*TASK OBJECTIVE*
In the data below, find the line that contains "white scissors: 5 -> 4" and the line that contains "red box: 2 -> 1". Copy both, plus every line between them, exactly.
○ ○ ○
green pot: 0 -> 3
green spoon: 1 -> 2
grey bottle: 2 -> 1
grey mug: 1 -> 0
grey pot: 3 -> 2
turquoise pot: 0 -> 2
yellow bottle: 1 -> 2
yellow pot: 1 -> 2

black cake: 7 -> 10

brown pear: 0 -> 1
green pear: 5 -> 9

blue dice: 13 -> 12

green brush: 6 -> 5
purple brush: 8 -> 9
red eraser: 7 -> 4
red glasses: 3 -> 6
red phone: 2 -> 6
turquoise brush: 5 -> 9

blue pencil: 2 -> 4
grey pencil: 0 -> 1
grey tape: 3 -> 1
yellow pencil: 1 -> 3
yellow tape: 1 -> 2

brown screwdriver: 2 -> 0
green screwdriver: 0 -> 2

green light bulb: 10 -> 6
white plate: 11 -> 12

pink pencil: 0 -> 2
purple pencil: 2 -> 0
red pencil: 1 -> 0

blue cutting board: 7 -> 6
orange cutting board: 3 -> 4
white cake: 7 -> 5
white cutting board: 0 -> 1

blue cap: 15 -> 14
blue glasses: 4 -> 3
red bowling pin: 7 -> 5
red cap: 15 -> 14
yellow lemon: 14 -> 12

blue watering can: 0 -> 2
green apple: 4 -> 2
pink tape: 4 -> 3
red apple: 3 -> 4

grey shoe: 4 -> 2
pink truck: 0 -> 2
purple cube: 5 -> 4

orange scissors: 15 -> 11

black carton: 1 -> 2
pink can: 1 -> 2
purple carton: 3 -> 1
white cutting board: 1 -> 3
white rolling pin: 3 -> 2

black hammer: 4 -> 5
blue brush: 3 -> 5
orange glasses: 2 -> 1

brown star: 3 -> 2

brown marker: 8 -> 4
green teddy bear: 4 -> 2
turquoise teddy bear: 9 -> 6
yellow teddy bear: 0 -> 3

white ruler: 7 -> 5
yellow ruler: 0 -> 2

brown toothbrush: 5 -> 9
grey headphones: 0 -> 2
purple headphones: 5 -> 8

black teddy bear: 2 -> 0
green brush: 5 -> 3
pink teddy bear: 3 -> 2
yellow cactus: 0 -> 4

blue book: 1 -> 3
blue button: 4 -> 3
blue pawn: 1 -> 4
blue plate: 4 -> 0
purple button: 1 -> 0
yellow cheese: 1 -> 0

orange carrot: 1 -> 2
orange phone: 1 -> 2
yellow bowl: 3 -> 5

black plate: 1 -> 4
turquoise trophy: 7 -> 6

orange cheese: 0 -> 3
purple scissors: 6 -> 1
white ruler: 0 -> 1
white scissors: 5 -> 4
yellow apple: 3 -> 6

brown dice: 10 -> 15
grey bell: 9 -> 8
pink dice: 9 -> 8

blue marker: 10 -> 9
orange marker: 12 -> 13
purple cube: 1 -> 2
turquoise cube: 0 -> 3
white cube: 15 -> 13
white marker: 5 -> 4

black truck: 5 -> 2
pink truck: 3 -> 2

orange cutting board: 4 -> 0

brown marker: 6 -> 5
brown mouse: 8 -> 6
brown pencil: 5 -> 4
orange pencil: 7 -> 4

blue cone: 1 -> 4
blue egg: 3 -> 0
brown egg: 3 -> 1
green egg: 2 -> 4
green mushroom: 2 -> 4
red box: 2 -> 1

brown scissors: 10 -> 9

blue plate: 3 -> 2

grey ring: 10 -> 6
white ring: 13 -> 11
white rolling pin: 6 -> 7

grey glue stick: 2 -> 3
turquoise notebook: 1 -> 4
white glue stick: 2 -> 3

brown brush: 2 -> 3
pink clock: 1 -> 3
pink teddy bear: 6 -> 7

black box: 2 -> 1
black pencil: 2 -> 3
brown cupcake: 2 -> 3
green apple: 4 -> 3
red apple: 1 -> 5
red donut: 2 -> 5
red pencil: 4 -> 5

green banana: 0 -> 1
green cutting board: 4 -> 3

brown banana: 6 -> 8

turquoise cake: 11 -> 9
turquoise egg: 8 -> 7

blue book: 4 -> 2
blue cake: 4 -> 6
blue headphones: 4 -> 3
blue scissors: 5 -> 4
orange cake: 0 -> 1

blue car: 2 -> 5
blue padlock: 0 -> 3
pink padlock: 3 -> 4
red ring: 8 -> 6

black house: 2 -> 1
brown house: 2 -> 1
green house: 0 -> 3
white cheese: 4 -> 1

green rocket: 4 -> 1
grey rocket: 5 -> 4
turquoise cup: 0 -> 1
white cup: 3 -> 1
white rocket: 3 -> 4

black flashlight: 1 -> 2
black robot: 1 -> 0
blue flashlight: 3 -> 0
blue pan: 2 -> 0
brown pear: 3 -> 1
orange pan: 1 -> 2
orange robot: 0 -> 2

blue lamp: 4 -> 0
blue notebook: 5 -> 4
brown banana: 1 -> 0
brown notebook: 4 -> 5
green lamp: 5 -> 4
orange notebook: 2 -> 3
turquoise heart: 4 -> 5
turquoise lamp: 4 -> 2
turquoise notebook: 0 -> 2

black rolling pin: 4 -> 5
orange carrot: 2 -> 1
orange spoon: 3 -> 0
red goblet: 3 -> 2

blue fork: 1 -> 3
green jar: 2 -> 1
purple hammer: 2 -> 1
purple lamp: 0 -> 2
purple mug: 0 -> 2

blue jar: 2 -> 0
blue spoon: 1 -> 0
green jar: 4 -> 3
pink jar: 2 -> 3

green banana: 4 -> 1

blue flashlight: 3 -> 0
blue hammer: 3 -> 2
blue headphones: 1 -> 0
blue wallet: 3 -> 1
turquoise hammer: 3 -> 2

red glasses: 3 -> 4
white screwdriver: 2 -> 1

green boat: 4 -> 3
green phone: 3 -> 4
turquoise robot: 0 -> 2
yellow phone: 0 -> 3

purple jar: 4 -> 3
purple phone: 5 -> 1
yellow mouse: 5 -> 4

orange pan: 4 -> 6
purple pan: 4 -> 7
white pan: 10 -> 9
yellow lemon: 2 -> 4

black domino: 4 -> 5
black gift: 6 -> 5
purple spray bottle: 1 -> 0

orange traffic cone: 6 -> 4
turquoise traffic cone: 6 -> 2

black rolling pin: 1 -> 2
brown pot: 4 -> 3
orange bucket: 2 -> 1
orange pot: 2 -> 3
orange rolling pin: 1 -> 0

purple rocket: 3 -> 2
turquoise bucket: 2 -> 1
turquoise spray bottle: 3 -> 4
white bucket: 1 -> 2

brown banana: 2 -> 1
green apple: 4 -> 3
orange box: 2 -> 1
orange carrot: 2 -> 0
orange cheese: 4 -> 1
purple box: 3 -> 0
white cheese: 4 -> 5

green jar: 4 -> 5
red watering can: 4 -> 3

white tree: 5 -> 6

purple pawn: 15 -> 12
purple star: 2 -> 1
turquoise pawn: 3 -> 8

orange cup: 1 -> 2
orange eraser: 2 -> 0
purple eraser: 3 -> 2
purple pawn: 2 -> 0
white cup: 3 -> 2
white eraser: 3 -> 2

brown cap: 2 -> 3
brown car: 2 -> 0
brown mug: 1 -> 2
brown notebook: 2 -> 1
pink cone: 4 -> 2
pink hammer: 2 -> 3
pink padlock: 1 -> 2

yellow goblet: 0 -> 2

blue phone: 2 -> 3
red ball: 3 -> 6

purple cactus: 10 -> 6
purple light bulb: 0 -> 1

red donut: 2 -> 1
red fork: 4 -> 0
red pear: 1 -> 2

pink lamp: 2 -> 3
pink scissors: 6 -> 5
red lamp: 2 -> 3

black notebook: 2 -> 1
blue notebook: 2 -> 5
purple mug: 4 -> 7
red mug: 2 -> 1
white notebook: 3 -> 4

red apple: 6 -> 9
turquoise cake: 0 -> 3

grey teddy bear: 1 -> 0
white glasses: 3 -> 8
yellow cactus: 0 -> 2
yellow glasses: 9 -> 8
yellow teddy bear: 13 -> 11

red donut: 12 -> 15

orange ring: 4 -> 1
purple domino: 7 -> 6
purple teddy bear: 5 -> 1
○ ○ ○
*WRITTEN SOLUTION*
white scissors: 5 -> 4
yellow apple: 3 -> 6

brown dice: 10 -> 15
grey bell: 9 -> 8
pink dice: 9 -> 8

blue marker: 10 -> 9
orange marker: 12 -> 13
purple cube: 1 -> 2
turquoise cube: 0 -> 3
white cube: 15 -> 13
white marker: 5 -> 4

black truck: 5 -> 2
pink truck: 3 -> 2

orange cutting board: 4 -> 0

brown marker: 6 -> 5
brown mouse: 8 -> 6
brown pencil: 5 -> 4
orange pencil: 7 -> 4

blue cone: 1 -> 4
blue egg: 3 -> 0
brown egg: 3 -> 1
green egg: 2 -> 4
green mushroom: 2 -> 4
red box: 2 -> 1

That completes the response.